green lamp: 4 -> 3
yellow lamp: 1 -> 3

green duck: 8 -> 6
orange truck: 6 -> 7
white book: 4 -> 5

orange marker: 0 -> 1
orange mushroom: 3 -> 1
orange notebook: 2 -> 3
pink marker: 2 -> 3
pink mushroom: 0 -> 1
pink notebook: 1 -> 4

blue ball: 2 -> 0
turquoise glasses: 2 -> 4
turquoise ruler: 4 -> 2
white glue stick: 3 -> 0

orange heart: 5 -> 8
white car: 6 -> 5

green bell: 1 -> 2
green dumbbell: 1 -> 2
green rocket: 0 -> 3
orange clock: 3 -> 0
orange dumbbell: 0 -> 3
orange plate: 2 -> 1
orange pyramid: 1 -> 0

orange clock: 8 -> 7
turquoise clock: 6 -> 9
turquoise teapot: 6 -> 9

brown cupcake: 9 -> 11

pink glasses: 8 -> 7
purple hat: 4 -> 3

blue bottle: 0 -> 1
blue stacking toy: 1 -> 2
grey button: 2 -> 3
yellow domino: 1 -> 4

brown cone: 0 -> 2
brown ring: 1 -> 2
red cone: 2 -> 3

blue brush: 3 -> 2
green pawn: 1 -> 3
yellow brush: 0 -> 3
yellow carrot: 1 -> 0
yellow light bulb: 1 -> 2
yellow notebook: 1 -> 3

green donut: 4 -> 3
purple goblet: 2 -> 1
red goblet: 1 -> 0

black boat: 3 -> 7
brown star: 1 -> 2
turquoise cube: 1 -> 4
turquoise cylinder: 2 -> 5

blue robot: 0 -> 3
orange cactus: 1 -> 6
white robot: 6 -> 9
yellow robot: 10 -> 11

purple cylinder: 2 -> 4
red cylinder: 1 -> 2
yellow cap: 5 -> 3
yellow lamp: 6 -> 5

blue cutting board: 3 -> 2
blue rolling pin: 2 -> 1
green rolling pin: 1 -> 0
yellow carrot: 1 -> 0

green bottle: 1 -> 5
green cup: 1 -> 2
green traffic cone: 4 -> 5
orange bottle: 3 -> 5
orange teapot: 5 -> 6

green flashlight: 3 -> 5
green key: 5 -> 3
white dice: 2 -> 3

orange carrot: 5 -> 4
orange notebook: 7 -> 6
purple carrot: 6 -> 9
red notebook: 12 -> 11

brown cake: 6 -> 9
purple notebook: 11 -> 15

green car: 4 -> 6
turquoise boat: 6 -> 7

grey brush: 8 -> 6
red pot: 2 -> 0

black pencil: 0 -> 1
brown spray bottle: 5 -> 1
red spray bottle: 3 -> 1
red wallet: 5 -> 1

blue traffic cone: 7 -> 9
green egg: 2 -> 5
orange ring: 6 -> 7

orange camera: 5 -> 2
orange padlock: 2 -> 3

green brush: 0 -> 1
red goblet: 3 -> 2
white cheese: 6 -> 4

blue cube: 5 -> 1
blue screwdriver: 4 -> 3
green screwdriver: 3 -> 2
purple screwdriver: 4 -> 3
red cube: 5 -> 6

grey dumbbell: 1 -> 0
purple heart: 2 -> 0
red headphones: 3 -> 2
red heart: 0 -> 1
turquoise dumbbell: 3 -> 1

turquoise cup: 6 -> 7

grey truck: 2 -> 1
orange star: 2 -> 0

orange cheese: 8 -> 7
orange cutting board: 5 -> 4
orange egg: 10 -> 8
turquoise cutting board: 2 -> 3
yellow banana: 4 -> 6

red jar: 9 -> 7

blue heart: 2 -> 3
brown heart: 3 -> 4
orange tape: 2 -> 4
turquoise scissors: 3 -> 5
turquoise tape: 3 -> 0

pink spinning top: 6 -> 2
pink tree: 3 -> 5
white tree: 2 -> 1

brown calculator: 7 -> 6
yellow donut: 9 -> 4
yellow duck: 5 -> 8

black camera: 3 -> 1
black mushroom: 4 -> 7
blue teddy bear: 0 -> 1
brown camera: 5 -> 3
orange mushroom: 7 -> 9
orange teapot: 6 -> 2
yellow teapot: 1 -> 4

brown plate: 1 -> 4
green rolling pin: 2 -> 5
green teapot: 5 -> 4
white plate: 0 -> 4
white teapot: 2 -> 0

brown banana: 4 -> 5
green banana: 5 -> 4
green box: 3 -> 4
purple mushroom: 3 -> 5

◇ ◇ ◇ ◇ ◇

Goal of the exercise — The entries above must be repeated word for word.

Task solution —
green lamp: 4 -> 3
yellow lamp: 1 -> 3

green duck: 8 -> 6
orange truck: 6 -> 7
white book: 4 -> 5

orange marker: 0 -> 1
orange mushroom: 3 -> 1
orange notebook: 2 -> 3
pink marker: 2 -> 3
pink mushroom: 0 -> 1
pink notebook: 1 -> 4

blue ball: 2 -> 0
turquoise glasses: 2 -> 4
turquoise ruler: 4 -> 2
white glue stick: 3 -> 0

orange heart: 5 -> 8
white car: 6 -> 5

green bell: 1 -> 2
green dumbbell: 1 -> 2
green rocket: 0 -> 3
orange clock: 3 -> 0
orange dumbbell: 0 -> 3
orange plate: 2 -> 1
orange pyramid: 1 -> 0

orange clock: 8 -> 7
turquoise clock: 6 -> 9
turquoise teapot: 6 -> 9

brown cupcake: 9 -> 11

pink glasses: 8 -> 7
purple hat: 4 -> 3

blue bottle: 0 -> 1
blue stacking toy: 1 -> 2
grey button: 2 -> 3
yellow domino: 1 -> 4

brown cone: 0 -> 2
brown ring: 1 -> 2
red cone: 2 -> 3

blue brush: 3 -> 2
green pawn: 1 -> 3
yellow brush: 0 -> 3
yellow carrot: 1 -> 0
yellow light bulb: 1 -> 2
yellow notebook: 1 -> 3

green donut: 4 -> 3
purple goblet: 2 -> 1
red goblet: 1 -> 0

black boat: 3 -> 7
brown star: 1 -> 2
turquoise cube: 1 -> 4
turquoise cylinder: 2 -> 5

blue robot: 0 -> 3
orange cactus: 1 -> 6
white robot: 6 -> 9
yellow robot: 10 -> 11

purple cylinder: 2 -> 4
red cylinder: 1 -> 2
yellow cap: 5 -> 3
yellow lamp: 6 -> 5

blue cutting board: 3 -> 2
blue rolling pin: 2 -> 1
green rolling pin: 1 -> 0
yellow carrot: 1 -> 0

green bottle: 1 -> 5
green cup: 1 -> 2
green traffic cone: 4 -> 5
orange bottle: 3 -> 5
orange teapot: 5 -> 6

green flashlight: 3 -> 5
green key: 5 -> 3
white dice: 2 -> 3

orange carrot: 5 -> 4
orange notebook: 7 -> 6
purple carrot: 6 -> 9
red notebook: 12 -> 11

brown cake: 6 -> 9
purple notebook: 11 -> 15

green car: 4 -> 6
turquoise boat: 6 -> 7

grey brush: 8 -> 6
red pot: 2 -> 0

black pencil: 0 -> 1
brown spray bottle: 5 -> 1
red spray bottle: 3 -> 1
red wallet: 5 -> 1

blue traffic cone: 7 -> 9
green egg: 2 -> 5
orange ring: 6 -> 7

orange camera: 5 -> 2
orange padlock: 2 -> 3

green brush: 0 -> 1
red goblet: 3 -> 2
white cheese: 6 -> 4

blue cube: 5 -> 1
blue screwdriver: 4 -> 3
green screwdriver: 3 -> 2
purple screwdriver: 4 -> 3
red cube: 5 -> 6

grey dumbbell: 1 -> 0
purple heart: 2 -> 0
red headphones: 3 -> 2
red heart: 0 -> 1
turquoise dumbbell: 3 -> 1

turquoise cup: 6 -> 7

grey truck: 2 -> 1
orange star: 2 -> 0

orange cheese: 8 -> 7
orange cutting board: 5 -> 4
orange egg: 10 -> 8
turquoise cutting board: 2 -> 3
yellow banana: 4 -> 6

red jar: 9 -> 7

blue heart: 2 -> 3
brown heart: 3 -> 4
orange tape: 2 -> 4
turquoise scissors: 3 -> 5
turquoise tape: 3 -> 0

pink spinning top: 6 -> 2
pink tree: 3 -> 5
white tree: 2 -> 1

brown calculator: 7 -> 6
yellow donut: 9 -> 4
yellow duck: 5 -> 8

black camera: 3 -> 1
black mushroom: 4 -> 7
blue teddy bear: 0 -> 1
brown camera: 5 -> 3
orange mushroom: 7 -> 9
orange teapot: 6 -> 2
yellow teapot: 1 -> 4

brown plate: 1 -> 4
green rolling pin: 2 -> 5
green teapot: 5 -> 4
white plate: 0 -> 4
white teapot: 2 -> 0

brown banana: 4 -> 5
green banana: 5 -> 4
green box: 3 -> 4
purple mushroom: 3 -> 5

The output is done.